## Requirement
Exact reproduction of the data is required, with images excluded.

Data excerpts:
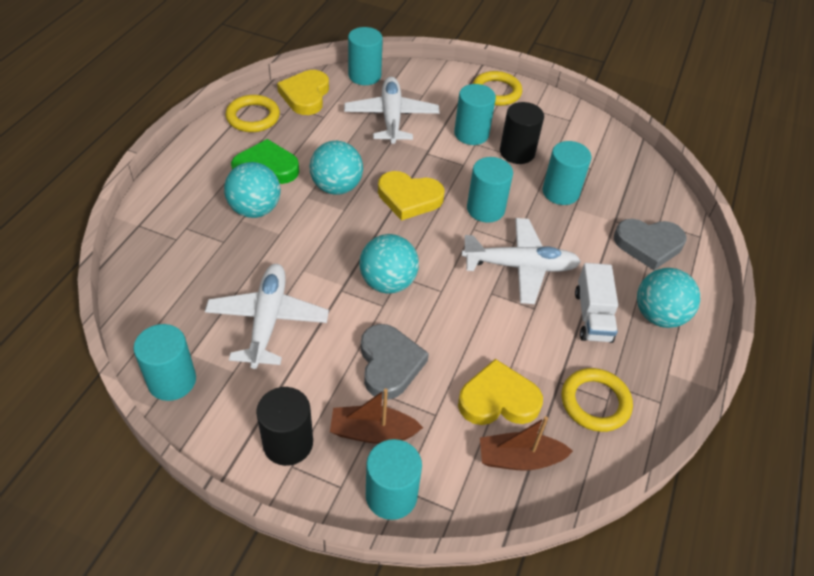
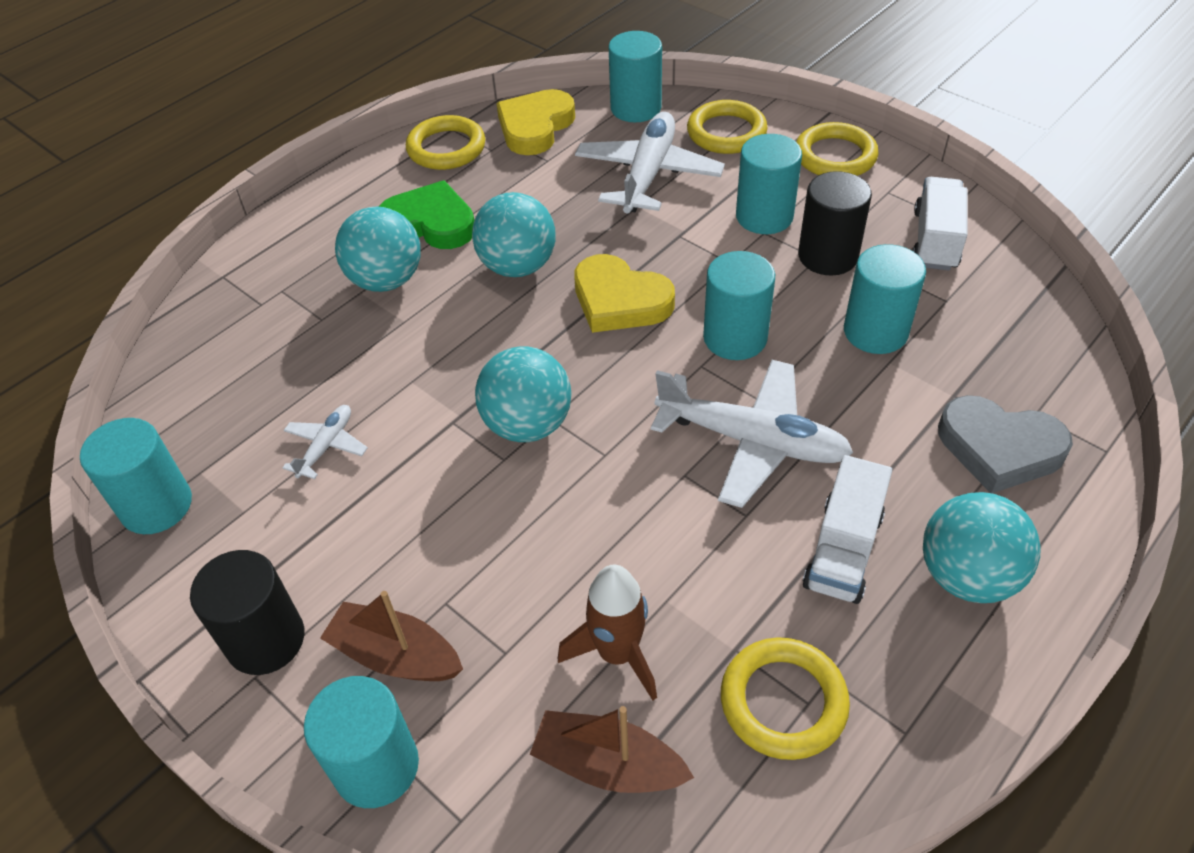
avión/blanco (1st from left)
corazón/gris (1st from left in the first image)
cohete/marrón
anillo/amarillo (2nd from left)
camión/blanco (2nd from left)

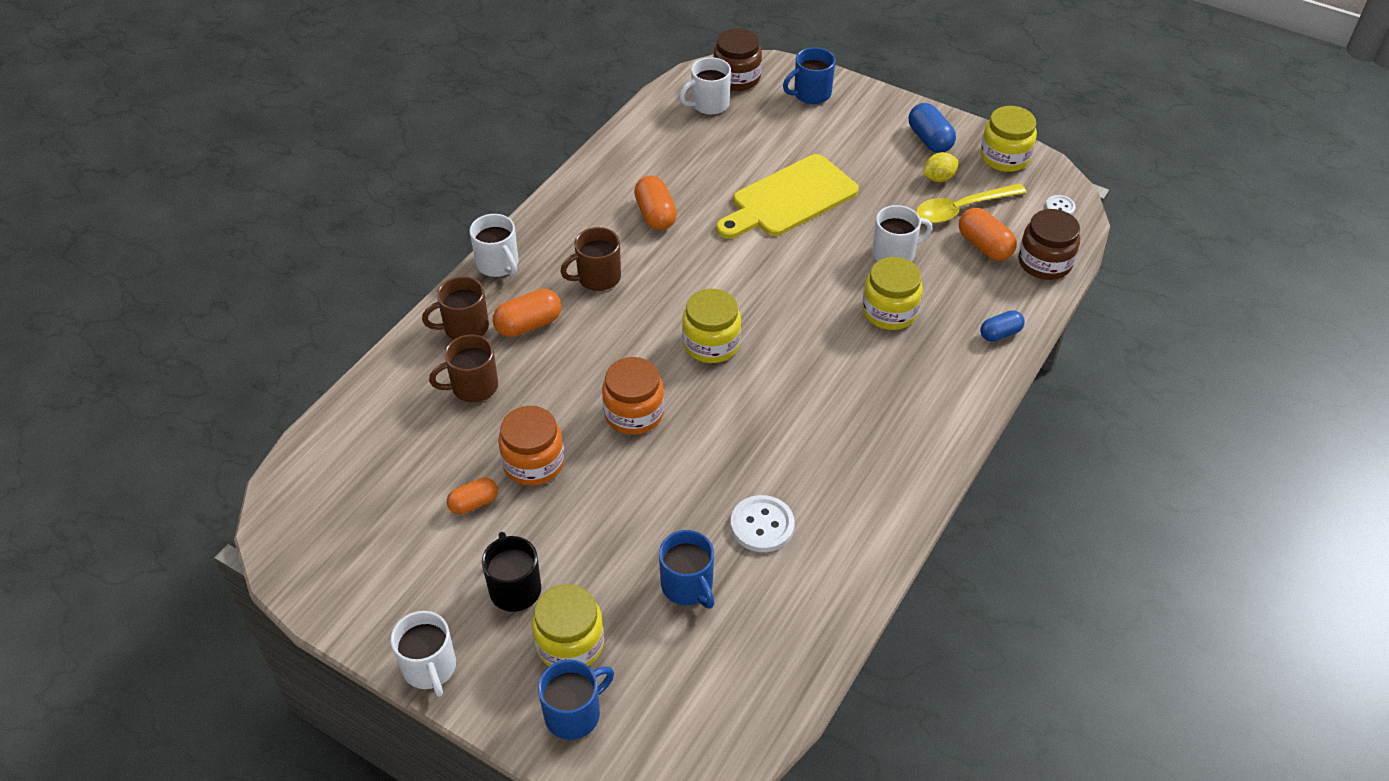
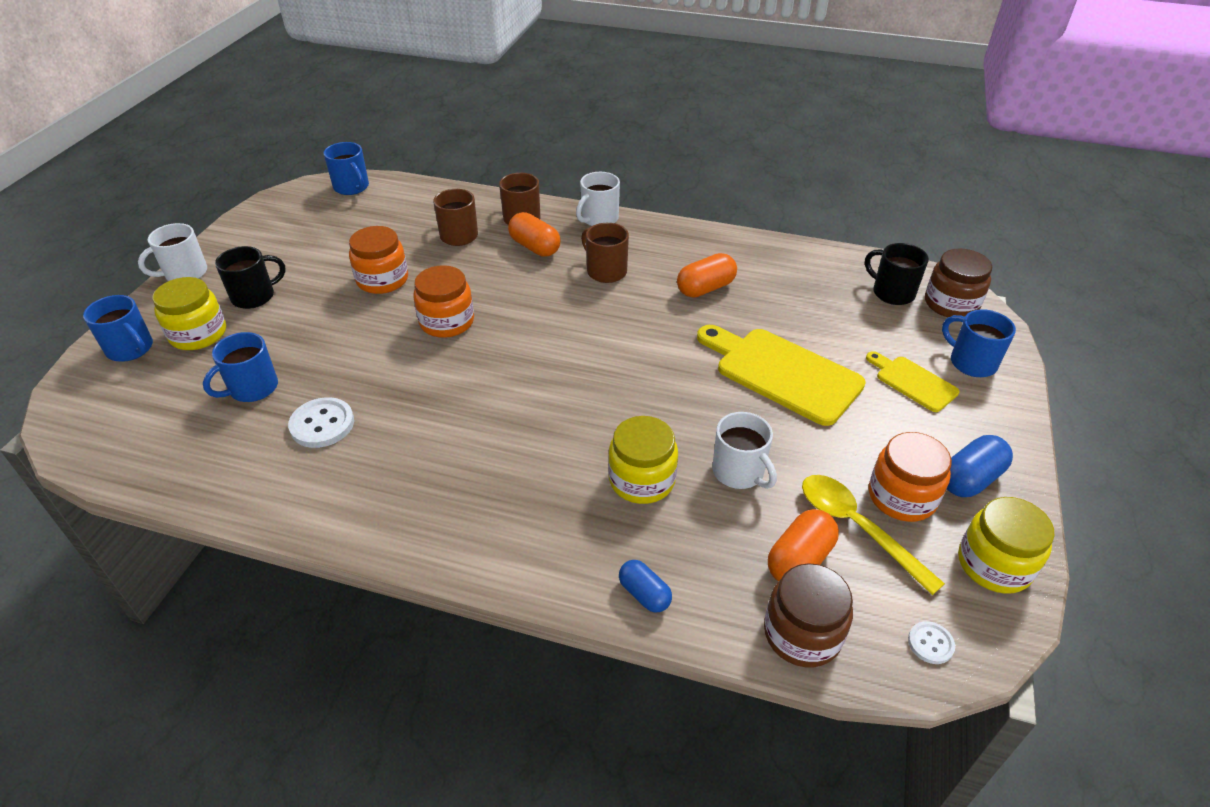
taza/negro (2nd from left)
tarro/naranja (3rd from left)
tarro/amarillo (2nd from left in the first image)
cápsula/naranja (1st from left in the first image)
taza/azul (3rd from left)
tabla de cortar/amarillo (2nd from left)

## Completed task
avión/blanco (1st from left)
corazón/gris (1st from left in the first image)
cohete/marrón
anillo/amarillo (2nd from left)
camión/blanco (2nd from left)

taza/negro (2nd from left)
tarro/naranja (3rd from left)
tarro/amarillo (2nd from left in the first image)
cápsula/naranja (1st from left in the first image)
taza/azul (3rd from left)
tabla de cortar/amarillo (2nd from left)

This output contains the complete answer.